**** Task material

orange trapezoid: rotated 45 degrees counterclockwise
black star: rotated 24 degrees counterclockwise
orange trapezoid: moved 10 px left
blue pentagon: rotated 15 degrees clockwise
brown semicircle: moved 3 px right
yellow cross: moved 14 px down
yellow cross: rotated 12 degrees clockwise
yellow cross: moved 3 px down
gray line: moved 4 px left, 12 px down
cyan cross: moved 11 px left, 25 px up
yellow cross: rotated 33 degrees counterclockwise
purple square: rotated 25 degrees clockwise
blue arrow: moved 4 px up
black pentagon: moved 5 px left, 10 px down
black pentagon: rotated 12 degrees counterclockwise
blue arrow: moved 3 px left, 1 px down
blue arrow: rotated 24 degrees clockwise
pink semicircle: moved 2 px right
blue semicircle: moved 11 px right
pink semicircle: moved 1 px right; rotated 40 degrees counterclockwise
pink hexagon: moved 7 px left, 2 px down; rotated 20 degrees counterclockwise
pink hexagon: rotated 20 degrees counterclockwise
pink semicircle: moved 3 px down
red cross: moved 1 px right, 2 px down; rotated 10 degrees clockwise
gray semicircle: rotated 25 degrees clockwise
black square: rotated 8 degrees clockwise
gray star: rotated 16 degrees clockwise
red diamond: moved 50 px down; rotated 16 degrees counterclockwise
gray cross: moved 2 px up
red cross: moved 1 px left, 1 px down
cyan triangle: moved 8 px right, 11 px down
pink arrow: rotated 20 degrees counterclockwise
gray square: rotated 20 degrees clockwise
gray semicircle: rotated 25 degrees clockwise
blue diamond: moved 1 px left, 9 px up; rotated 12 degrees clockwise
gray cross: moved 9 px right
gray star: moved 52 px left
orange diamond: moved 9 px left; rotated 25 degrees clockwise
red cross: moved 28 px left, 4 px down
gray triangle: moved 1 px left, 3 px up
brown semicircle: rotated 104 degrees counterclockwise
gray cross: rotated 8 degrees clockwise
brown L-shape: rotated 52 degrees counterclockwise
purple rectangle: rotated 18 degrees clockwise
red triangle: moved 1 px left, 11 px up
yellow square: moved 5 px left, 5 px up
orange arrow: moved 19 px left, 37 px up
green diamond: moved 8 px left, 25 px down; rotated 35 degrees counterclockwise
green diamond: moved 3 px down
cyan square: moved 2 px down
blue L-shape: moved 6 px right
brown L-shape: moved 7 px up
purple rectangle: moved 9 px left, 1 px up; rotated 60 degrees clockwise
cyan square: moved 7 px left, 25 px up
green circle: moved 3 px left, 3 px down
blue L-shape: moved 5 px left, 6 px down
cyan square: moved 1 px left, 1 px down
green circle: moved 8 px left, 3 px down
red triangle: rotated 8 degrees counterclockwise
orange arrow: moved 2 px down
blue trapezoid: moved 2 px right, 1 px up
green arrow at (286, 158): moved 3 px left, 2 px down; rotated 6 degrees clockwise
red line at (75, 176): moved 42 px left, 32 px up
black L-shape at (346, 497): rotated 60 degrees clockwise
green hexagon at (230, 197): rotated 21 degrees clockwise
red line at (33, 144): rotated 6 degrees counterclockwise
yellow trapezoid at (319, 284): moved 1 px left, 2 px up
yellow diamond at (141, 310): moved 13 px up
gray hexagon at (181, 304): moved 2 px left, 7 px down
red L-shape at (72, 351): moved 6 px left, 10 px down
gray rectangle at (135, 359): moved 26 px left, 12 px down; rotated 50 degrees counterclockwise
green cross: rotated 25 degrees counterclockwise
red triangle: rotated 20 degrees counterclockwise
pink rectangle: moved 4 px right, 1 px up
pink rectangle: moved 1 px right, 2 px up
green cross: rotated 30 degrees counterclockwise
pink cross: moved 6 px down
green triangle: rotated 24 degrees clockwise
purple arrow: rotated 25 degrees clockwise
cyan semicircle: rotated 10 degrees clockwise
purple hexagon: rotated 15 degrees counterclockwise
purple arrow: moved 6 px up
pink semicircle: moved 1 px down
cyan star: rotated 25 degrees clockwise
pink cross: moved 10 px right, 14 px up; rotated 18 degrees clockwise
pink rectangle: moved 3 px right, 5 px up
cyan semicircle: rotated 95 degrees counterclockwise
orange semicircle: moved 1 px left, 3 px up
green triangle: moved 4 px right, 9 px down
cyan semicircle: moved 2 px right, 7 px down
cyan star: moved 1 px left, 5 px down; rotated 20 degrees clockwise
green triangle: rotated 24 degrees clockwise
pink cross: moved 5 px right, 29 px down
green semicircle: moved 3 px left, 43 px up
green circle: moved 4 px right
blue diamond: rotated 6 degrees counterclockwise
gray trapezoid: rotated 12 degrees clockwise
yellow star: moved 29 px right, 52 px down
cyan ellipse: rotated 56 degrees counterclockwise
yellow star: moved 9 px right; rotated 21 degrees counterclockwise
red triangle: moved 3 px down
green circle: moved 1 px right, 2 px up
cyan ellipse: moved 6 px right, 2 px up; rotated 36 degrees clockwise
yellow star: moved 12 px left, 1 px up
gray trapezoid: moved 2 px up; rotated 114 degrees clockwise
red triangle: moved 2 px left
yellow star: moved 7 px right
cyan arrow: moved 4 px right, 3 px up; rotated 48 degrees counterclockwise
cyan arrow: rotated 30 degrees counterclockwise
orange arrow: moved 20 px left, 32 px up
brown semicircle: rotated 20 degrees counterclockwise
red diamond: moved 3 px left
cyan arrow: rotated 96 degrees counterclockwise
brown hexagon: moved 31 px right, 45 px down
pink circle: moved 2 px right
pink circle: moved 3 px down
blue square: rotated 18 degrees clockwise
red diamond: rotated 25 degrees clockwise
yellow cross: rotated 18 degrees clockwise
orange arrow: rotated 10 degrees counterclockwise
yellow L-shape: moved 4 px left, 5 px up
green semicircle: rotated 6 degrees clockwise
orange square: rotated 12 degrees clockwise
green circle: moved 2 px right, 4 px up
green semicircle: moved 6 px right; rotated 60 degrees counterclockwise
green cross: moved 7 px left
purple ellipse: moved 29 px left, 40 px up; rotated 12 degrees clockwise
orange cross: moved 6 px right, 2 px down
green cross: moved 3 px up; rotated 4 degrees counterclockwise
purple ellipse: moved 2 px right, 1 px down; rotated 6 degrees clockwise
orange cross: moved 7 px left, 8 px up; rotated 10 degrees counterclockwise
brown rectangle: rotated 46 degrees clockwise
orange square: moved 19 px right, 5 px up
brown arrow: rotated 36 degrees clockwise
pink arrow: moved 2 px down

********

Task statement: Please substitute "half circle" for every "semicircle" in all of the lines, leaving everything else unchanged.

Solved exercise:
orange trapezoid: rotated 45 degrees counterclockwise
black star: rotated 24 degrees counterclockwise
orange trapezoid: moved 10 px left
blue pentagon: rotated 15 degrees clockwise
brown half circle: moved 3 px right
yellow cross: moved 14 px down
yellow cross: rotated 12 degrees clockwise
yellow cross: moved 3 px down
gray line: moved 4 px left, 12 px down
cyan cross: moved 11 px left, 25 px up
yellow cross: rotated 33 degrees counterclockwise
purple square: rotated 25 degrees clockwise
blue arrow: moved 4 px up
black pentagon: moved 5 px left, 10 px down
black pentagon: rotated 12 degrees counterclockwise
blue arrow: moved 3 px left, 1 px down
blue arrow: rotated 24 degrees clockwise
pink half circle: moved 2 px right
blue half circle: moved 11 px right
pink half circle: moved 1 px right; rotated 40 degrees counterclockwise
pink hexagon: moved 7 px left, 2 px down; rotated 20 degrees counterclockwise
pink hexagon: rotated 20 degrees counterclockwise
pink half circle: moved 3 px down
red cross: moved 1 px right, 2 px down; rotated 10 degrees clockwise
gray half circle: rotated 25 degrees clockwise
black square: rotated 8 degrees clockwise
gray star: rotated 16 degrees clockwise
red diamond: moved 50 px down; rotated 16 degrees counterclockwise
gray cross: moved 2 px up
red cross: moved 1 px left, 1 px down
cyan triangle: moved 8 px right, 11 px down
pink arrow: rotated 20 degrees counterclockwise
gray square: rotated 20 degrees clockwise
gray half circle: rotated 25 degrees clockwise
blue diamond: moved 1 px left, 9 px up; rotated 12 degrees clockwise
gray cross: moved 9 px right
gray star: moved 52 px left
orange diamond: moved 9 px left; rotated 25 degrees clockwise
red cross: moved 28 px left, 4 px down
gray triangle: moved 1 px left, 3 px up
brown half circle: rotated 104 degrees counterclockwise
gray cross: rotated 8 degrees clockwise
brown L-shape: rotated 52 degrees counterclockwise
purple rectangle: rotated 18 degrees clockwise
red triangle: moved 1 px left, 11 px up
yellow square: moved 5 px left, 5 px up
orange arrow: moved 19 px left, 37 px up
green diamond: moved 8 px left, 25 px down; rotated 35 degrees counterclockwise
green diamond: moved 3 px down
cyan square: moved 2 px down
blue L-shape: moved 6 px right
brown L-shape: moved 7 px up
purple rectangle: moved 9 px left, 1 px up; rotated 60 degrees clockwise
cyan square: moved 7 px left, 25 px up
green circle: moved 3 px left, 3 px down
blue L-shape: moved 5 px left, 6 px down
cyan square: moved 1 px left, 1 px down
green circle: moved 8 px left, 3 px down
red triangle: rotated 8 degrees counterclockwise
orange arrow: moved 2 px down
blue trapezoid: moved 2 px right, 1 px up
green arrow at (286, 158): moved 3 px left, 2 px down; rotated 6 degrees clockwise
red line at (75, 176): moved 42 px left, 32 px up
black L-shape at (346, 497): rotated 60 degrees clockwise
green hexagon at (230, 197): rotated 21 degrees clockwise
red line at (33, 144): rotated 6 degrees counterclockwise
yellow trapezoid at (319, 284): moved 1 px left, 2 px up
yellow diamond at (141, 310): moved 13 px up
gray hexagon at (181, 304): moved 2 px left, 7 px down
red L-shape at (72, 351): moved 6 px left, 10 px down
gray rectangle at (135, 359): moved 26 px left, 12 px down; rotated 50 degrees counterclockwise
green cross: rotated 25 degrees counterclockwise
red triangle: rotated 20 degrees counterclockwise
pink rectangle: moved 4 px right, 1 px up
pink rectangle: moved 1 px right, 2 px up
green cross: rotated 30 degrees counterclockwise
pink cross: moved 6 px down
green triangle: rotated 24 degrees clockwise
purple arrow: rotated 25 degrees clockwise
cyan half circle: rotated 10 degrees clockwise
purple hexagon: rotated 15 degrees counterclockwise
purple arrow: moved 6 px up
pink half circle: moved 1 px down
cyan star: rotated 25 degrees clockwise
pink cross: moved 10 px right, 14 px up; rotated 18 degrees clockwise
pink rectangle: moved 3 px right, 5 px up
cyan half circle: rotated 95 degrees counterclockwise
orange half circle: moved 1 px left, 3 px up
green triangle: moved 4 px right, 9 px down
cyan half circle: moved 2 px right, 7 px down
cyan star: moved 1 px left, 5 px down; rotated 20 degrees clockwise
green triangle: rotated 24 degrees clockwise
pink cross: moved 5 px right, 29 px down
green half circle: moved 3 px left, 43 px up
green circle: moved 4 px right
blue diamond: rotated 6 degrees counterclockwise
gray trapezoid: rotated 12 degrees clockwise
yellow star: moved 29 px right, 52 px down
cyan ellipse: rotated 56 degrees counterclockwise
yellow star: moved 9 px right; rotated 21 degrees counterclockwise
red triangle: moved 3 px down
green circle: moved 1 px right, 2 px up
cyan ellipse: moved 6 px right, 2 px up; rotated 36 degrees clockwise
yellow star: moved 12 px left, 1 px up
gray trapezoid: moved 2 px up; rotated 114 degrees clockwise
red triangle: moved 2 px left
yellow star: moved 7 px right
cyan arrow: moved 4 px right, 3 px up; rotated 48 degrees counterclockwise
cyan arrow: rotated 30 degrees counterclockwise
orange arrow: moved 20 px left, 32 px up
brown half circle: rotated 20 degrees counterclockwise
red diamond: moved 3 px left
cyan arrow: rotated 96 degrees counterclockwise
brown hexagon: moved 31 px right, 45 px down
pink circle: moved 2 px right
pink circle: moved 3 px down
blue square: rotated 18 degrees clockwise
red diamond: rotated 25 degrees clockwise
yellow cross: rotated 18 degrees clockwise
orange arrow: rotated 10 degrees counterclockwise
yellow L-shape: moved 4 px left, 5 px up
green half circle: rotated 6 degrees clockwise
orange square: rotated 12 degrees clockwise
green circle: moved 2 px right, 4 px up
green half circle: moved 6 px right; rotated 60 degrees counterclockwise
green cross: moved 7 px left
purple ellipse: moved 29 px left, 40 px up; rotated 12 degrees clockwise
orange cross: moved 6 px right, 2 px down
green cross: moved 3 px up; rotated 4 degrees counterclockwise
purple ellipse: moved 2 px right, 1 px down; rotated 6 degrees clockwise
orange cross: moved 7 px left, 8 px up; rotated 10 degrees counterclockwise
brown rectangle: rotated 46 degrees clockwise
orange square: moved 19 px right, 5 px up
brown arrow: rotated 36 degrees clockwise
pink arrow: moved 2 px down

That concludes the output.